* _Task instructions_
Using the data below, copy each line that includes the word "none".

[Records contained in a dataset]
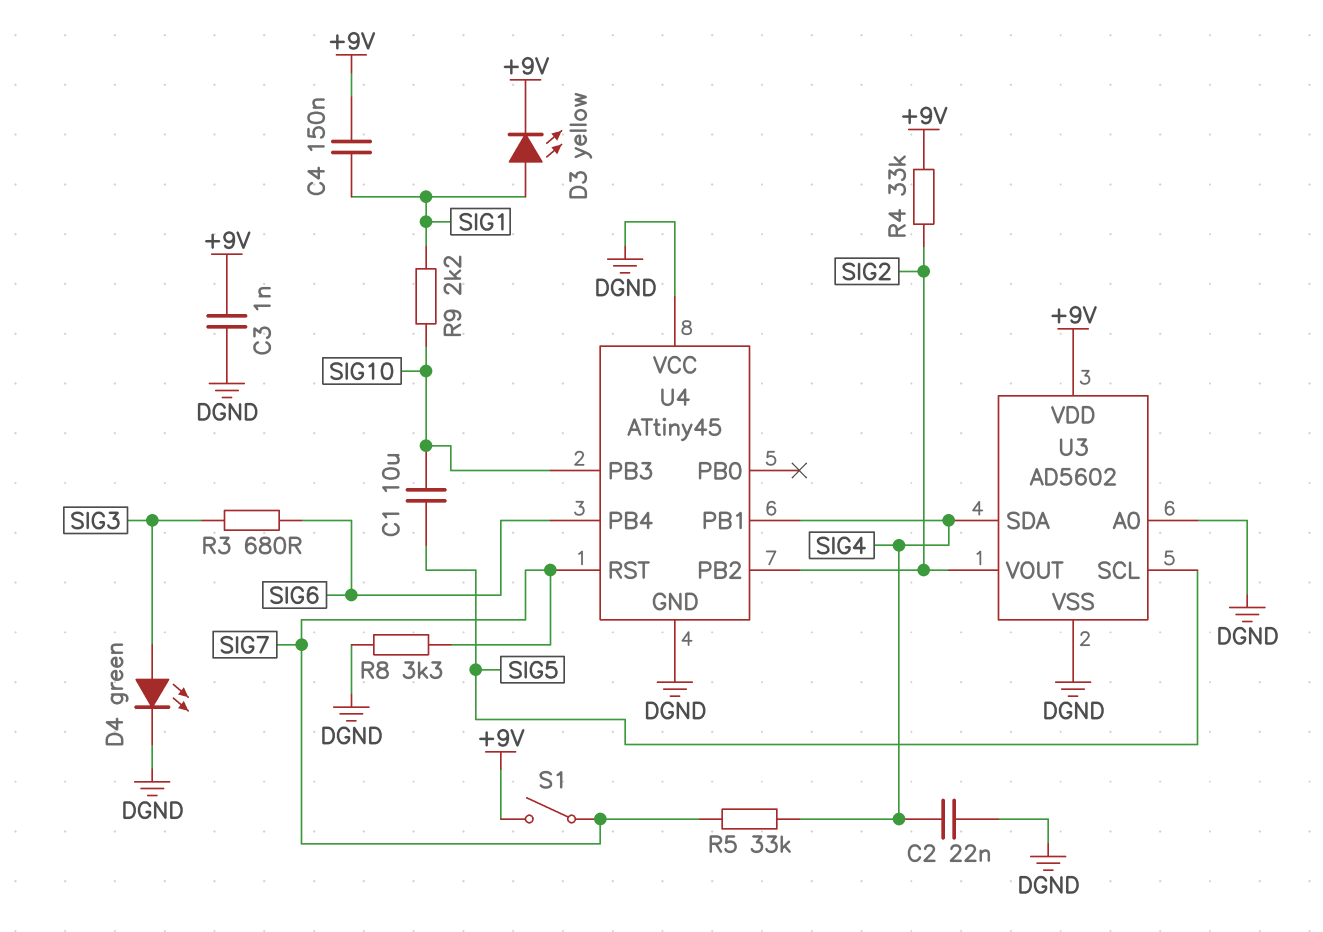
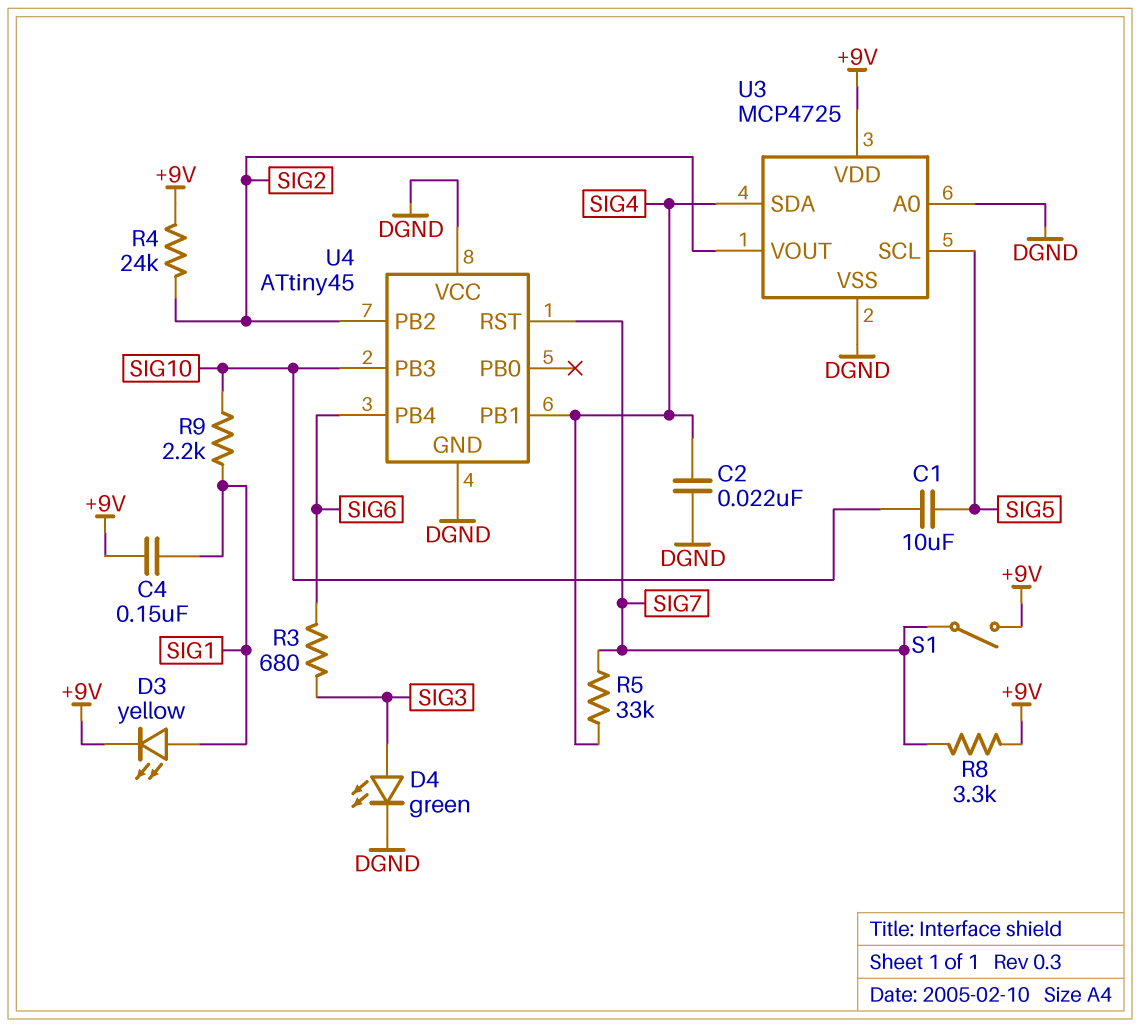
C3: 1nF (+9V, DGND) -> none
R4: 33k (+9V, SIG2) -> 24k (+9V, SIG2)
R8: 3.3k (DGND, SIG7) -> 3.3k (+9V, SIG7)
U3: AD5602 -> MCP4725

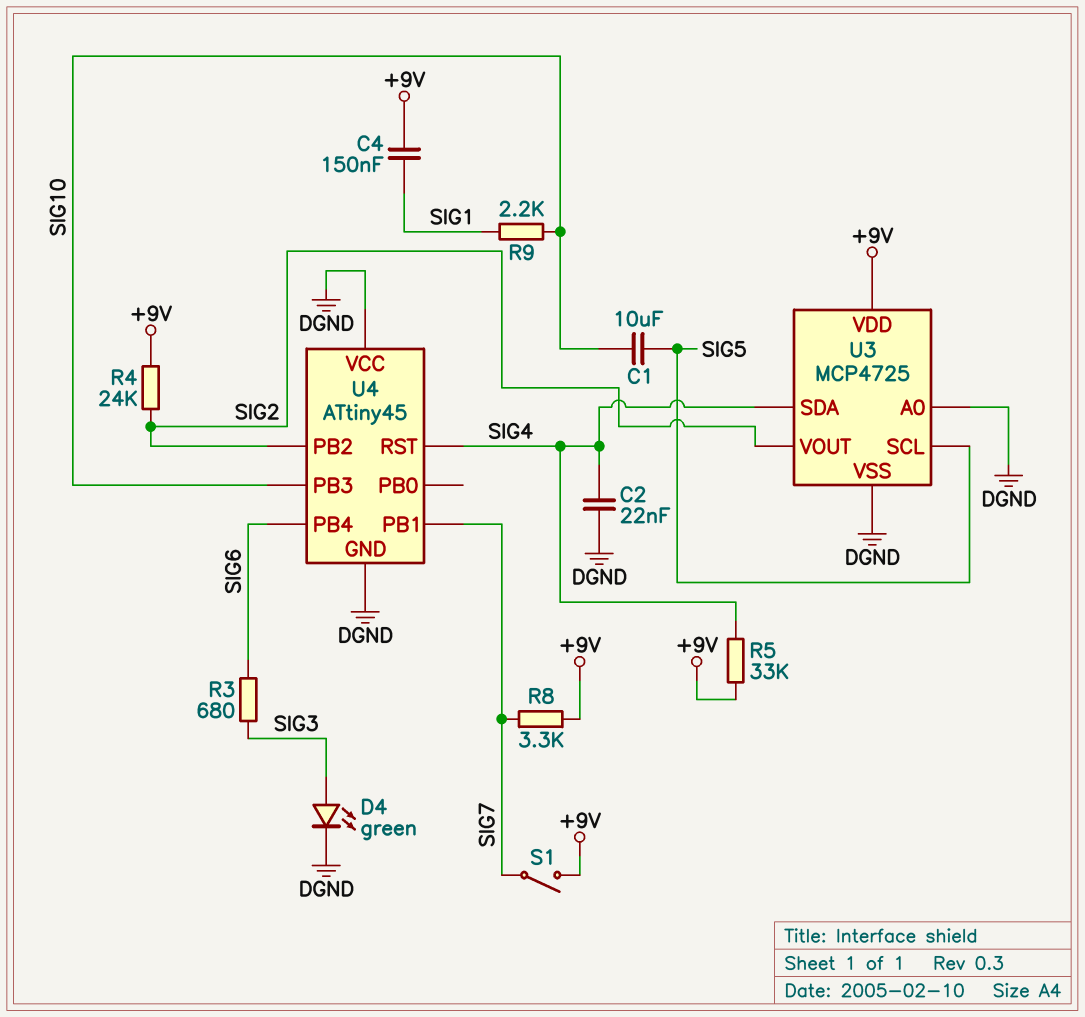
D3: LED yellow (A SIG1, K +9V) -> none
R5: 33k (SIG4, SIG7) -> 33k (+9V, SIG4)
U4 pin PB1: SIG4 -> SIG7
U4 pin RST: SIG7 -> SIG4

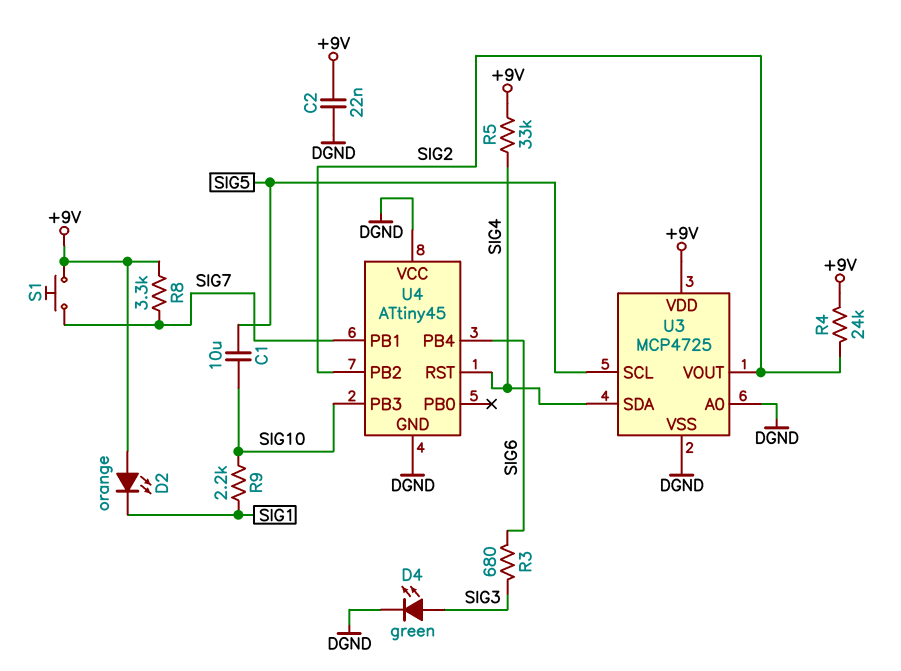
C2: 22nF (DGND, SIG4) -> 22nF (+9V, DGND)
C4: 150nF (+9V, SIG1) -> none
D2: none -> LED orange (A +9V, K SIG1)
S1: switch (+9V, SIG7) -> button (+9V, SIG7)

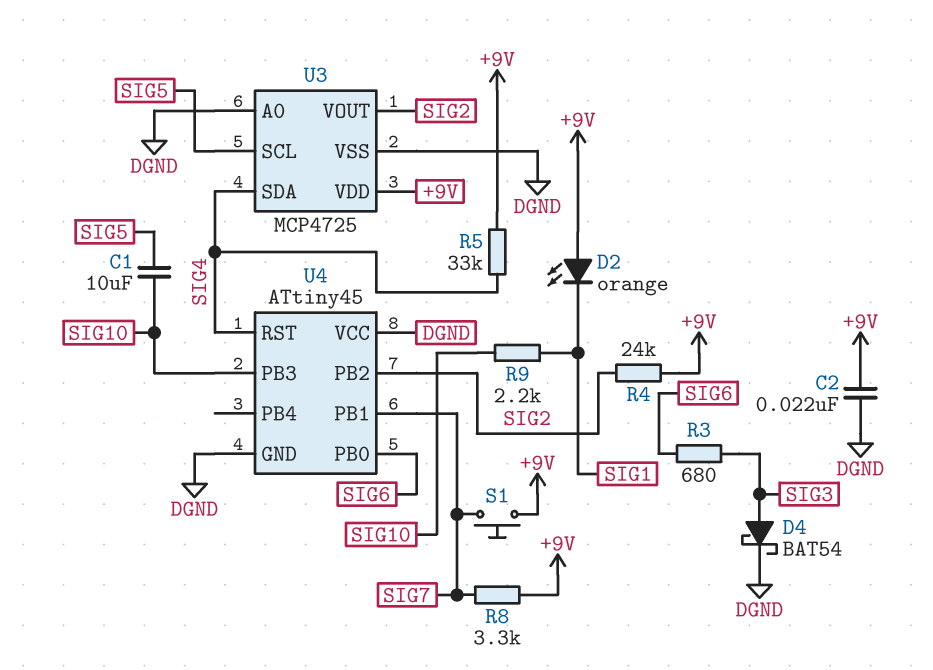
D4: LED green (A SIG3, K DGND) -> schottky BAT54 (A SIG3, K DGND)
U4 pin PB0: none -> SIG6
U4 pin PB4: SIG6 -> none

* _Task result_
C3: 1nF (+9V, DGND) -> none
D3: LED yellow (A SIG1, K +9V) -> none
C4: 150nF (+9V, SIG1) -> none
D2: none -> LED orange (A +9V, K SIG1)
U4 pin PB0: none -> SIG6
U4 pin PB4: SIG6 -> none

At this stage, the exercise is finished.